[Data entries]

*-*-*

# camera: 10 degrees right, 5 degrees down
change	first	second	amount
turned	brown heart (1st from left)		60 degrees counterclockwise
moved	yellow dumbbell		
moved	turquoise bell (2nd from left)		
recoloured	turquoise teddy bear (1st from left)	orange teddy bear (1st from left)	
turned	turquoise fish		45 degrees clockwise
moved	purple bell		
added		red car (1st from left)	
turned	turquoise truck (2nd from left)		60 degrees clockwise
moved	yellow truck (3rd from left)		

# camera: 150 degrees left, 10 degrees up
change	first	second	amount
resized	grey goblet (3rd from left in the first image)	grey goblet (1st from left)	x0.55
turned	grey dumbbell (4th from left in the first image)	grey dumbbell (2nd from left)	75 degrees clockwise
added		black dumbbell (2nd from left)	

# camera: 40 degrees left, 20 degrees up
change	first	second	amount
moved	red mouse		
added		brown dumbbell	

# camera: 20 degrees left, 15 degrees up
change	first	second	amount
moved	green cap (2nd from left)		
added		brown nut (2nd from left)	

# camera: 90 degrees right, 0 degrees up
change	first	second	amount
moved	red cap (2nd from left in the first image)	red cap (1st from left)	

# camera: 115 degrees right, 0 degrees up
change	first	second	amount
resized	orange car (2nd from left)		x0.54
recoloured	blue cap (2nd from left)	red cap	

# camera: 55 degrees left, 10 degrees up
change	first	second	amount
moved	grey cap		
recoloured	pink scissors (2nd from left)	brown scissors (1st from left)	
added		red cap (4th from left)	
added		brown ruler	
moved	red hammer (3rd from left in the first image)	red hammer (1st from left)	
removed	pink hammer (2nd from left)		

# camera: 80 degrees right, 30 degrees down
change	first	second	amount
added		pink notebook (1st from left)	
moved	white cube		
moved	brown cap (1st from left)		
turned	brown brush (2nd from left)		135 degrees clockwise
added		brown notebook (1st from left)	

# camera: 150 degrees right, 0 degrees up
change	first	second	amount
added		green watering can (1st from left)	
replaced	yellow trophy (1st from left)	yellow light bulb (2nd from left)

*-*-*

Look through the entries and find each line that has the string "turquoise". Copy those lines.

moved	turquoise bell (2nd from left)		
recoloured	turquoise teddy bear (1st from left)	orange teddy bear (1st from left)	
turned	turquoise fish		45 degrees clockwise
turned	turquoise truck (2nd from left)		60 degrees clockwise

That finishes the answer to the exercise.